Exercise details: In the copy, every record below must appear exactly as given, and no picture may appear.

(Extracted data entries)
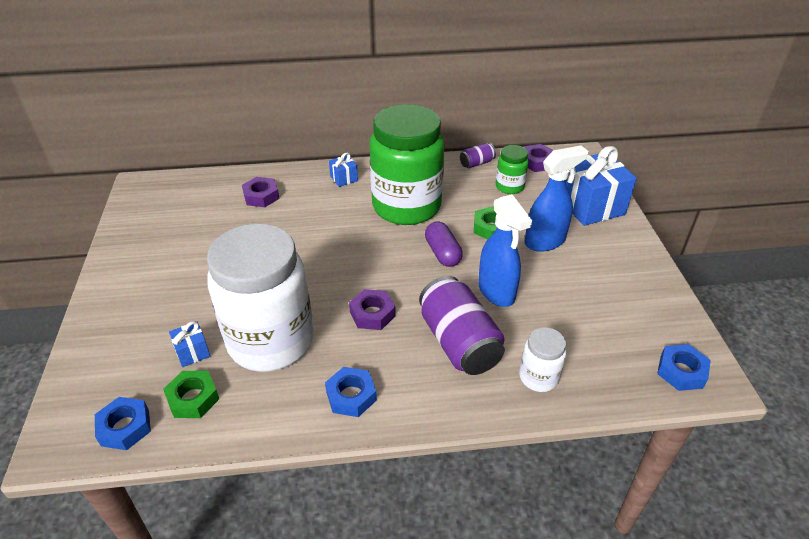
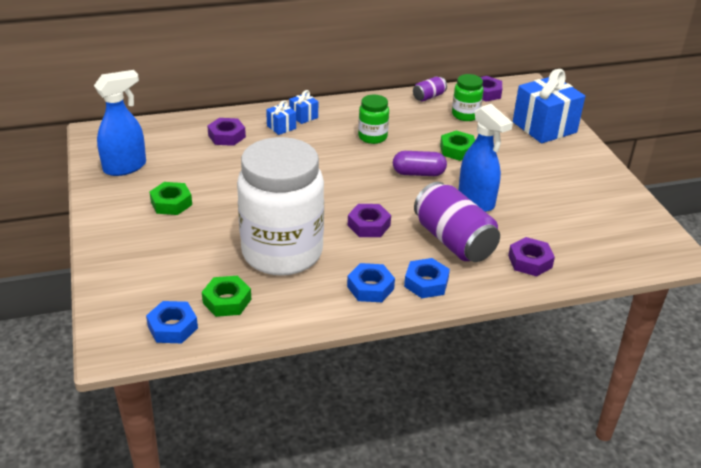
camera: 10 degrees left, 5 degrees down
(180, 270) = (171, 203): none -> green nut
(192, 352) = (211, 267): blue gift -> blue gift (281, 127)
(406, 206) = (372, 137): green jar -> green jar, size x0.44
(442, 253) = (418, 173): purple capsule -> purple capsule turned 60 degrees counterclockwise
(538, 377) = (530, 261): white jar -> purple nut
(545, 241) = (510, 158): blue spray bottle -> blue spray bottle (125, 167)
(681, 371) = (648, 248): blue nut -> blue nut (426, 283)

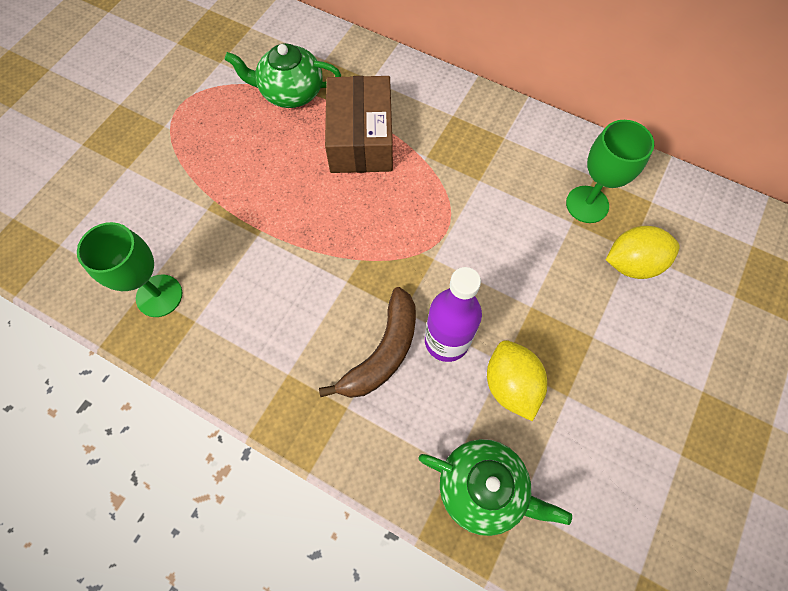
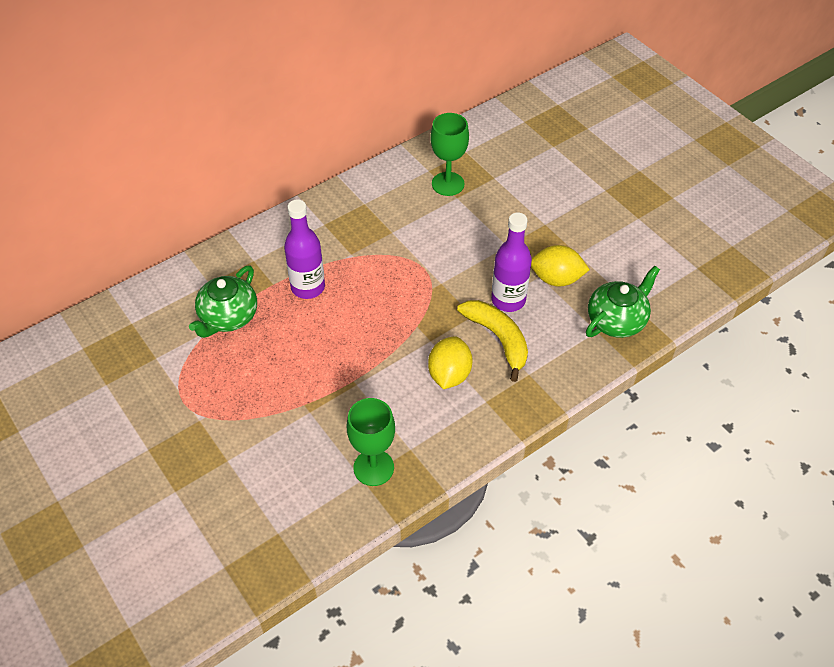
camera: 65 degrees left, 15 degrees down
(361, 138) = (308, 287): brown box -> purple bottle
(383, 352) = (498, 339): brown banana -> yellow banana
(632, 263) = (504, 182): yellow lemon -> yellow lemon (449, 374)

Output for this exercise:
camera: 10 degrees left, 5 degrees down
(180, 270) = (171, 203): none -> green nut
(192, 352) = (211, 267): blue gift -> blue gift (281, 127)
(406, 206) = (372, 137): green jar -> green jar, size x0.44
(442, 253) = (418, 173): purple capsule -> purple capsule turned 60 degrees counterclockwise
(538, 377) = (530, 261): white jar -> purple nut
(545, 241) = (510, 158): blue spray bottle -> blue spray bottle (125, 167)
(681, 371) = (648, 248): blue nut -> blue nut (426, 283)

camera: 65 degrees left, 15 degrees down
(361, 138) = (308, 287): brown box -> purple bottle
(383, 352) = (498, 339): brown banana -> yellow banana
(632, 263) = (504, 182): yellow lemon -> yellow lemon (449, 374)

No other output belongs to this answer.